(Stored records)
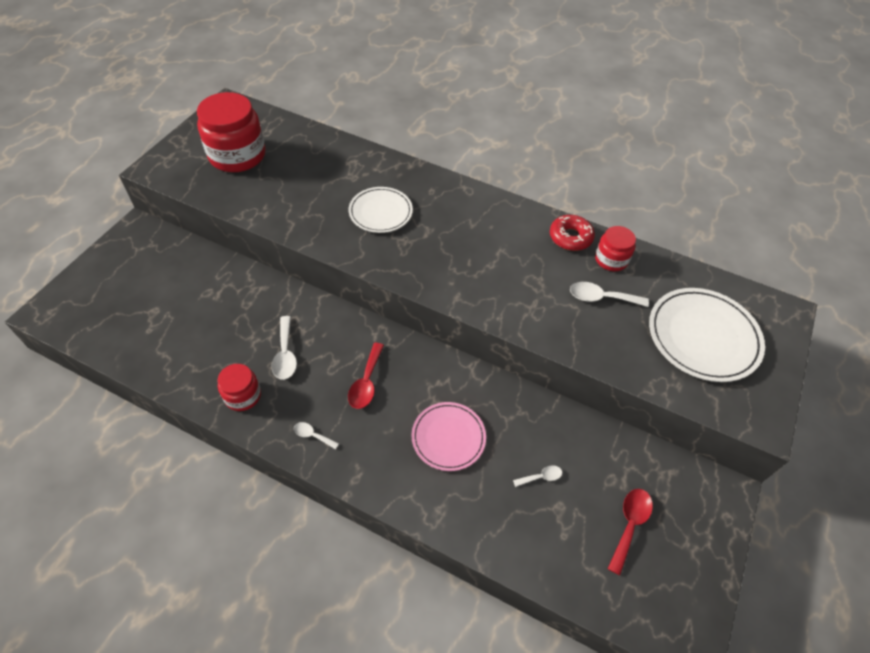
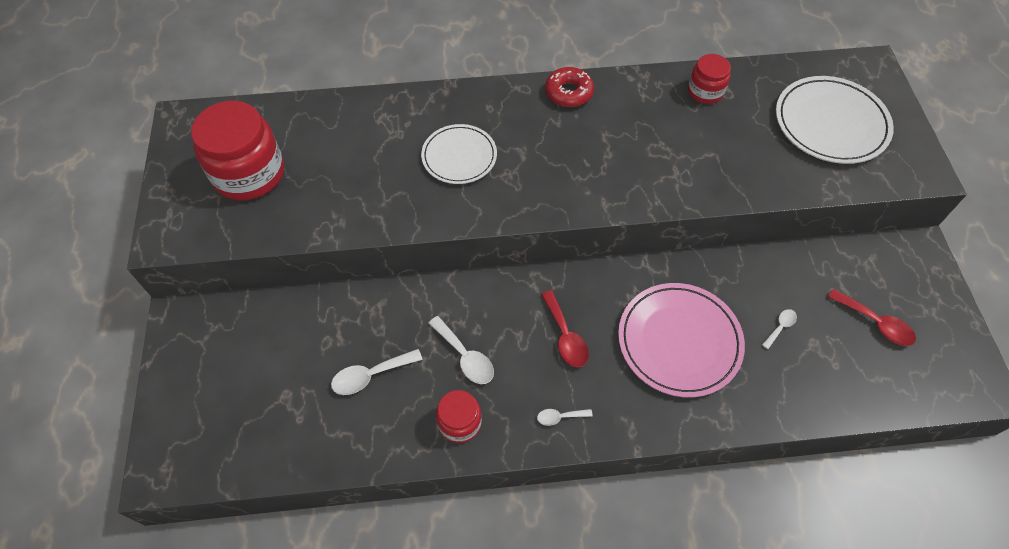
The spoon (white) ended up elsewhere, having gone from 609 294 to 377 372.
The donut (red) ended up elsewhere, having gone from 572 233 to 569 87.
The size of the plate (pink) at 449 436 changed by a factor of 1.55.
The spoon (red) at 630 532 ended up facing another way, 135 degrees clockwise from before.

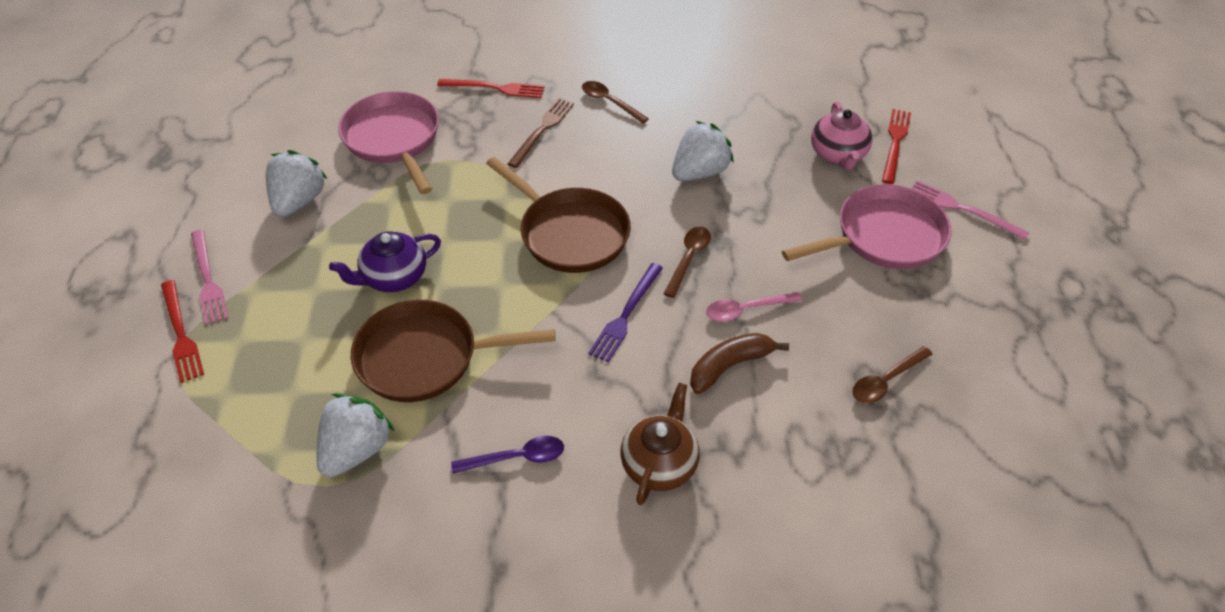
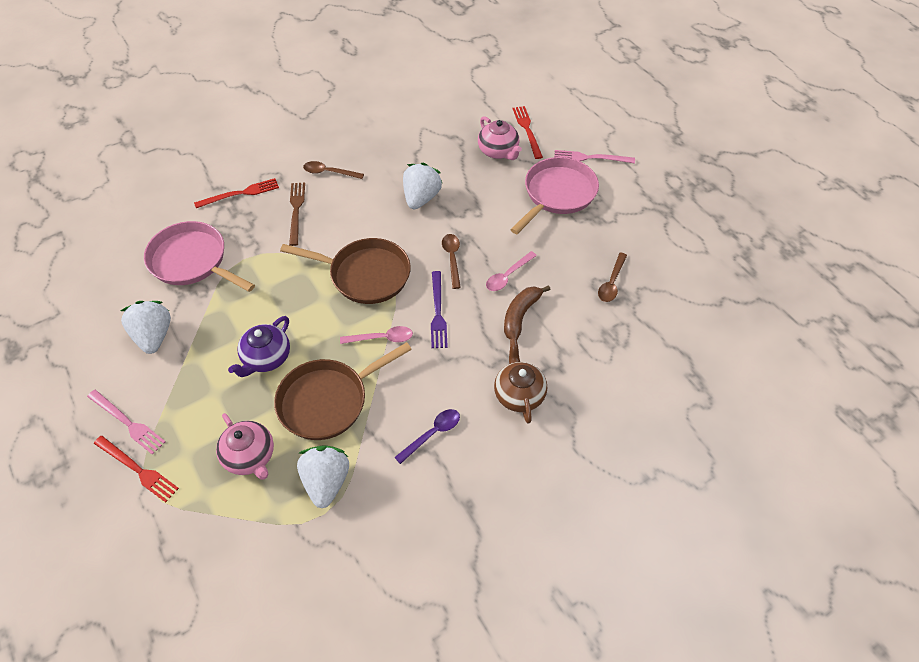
The second view gained the teapot (pink) at 245 446.
The second view gained the spoon (pink) at 376 335.

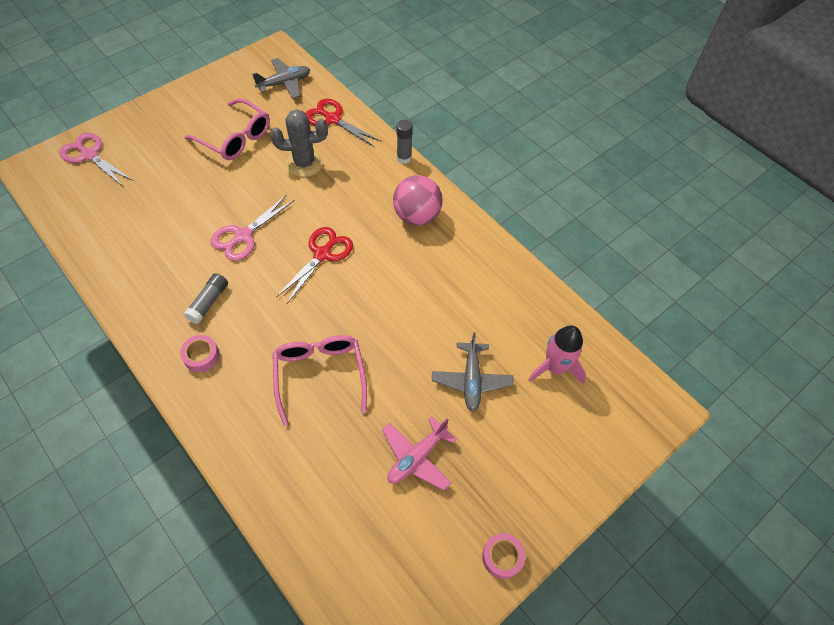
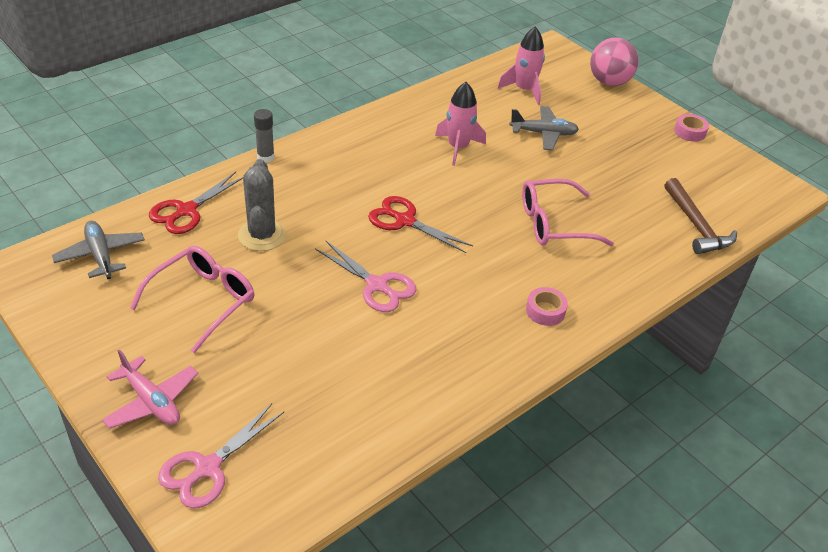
The plane (pink) ended up elsewhere, having gone from 419 453 to 150 389.
The second view gained the rocket (pink) at 460 124.
The ball (pink) ended up elsewhere, having gone from 418 200 to 614 62.
The second view gained the hammer (brown) at 701 216.
The second view lost the glue stick (grey) at 206 298.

[TASK TO CARRY OUT]: Search the entries above for "gained". Return every line that has it.

[SOLUTION FOR THIS PROBLEM]:
The second view gained the teapot (pink) at 245 446.
The second view gained the spoon (pink) at 376 335.
The second view gained the rocket (pink) at 460 124.
The second view gained the hammer (brown) at 701 216.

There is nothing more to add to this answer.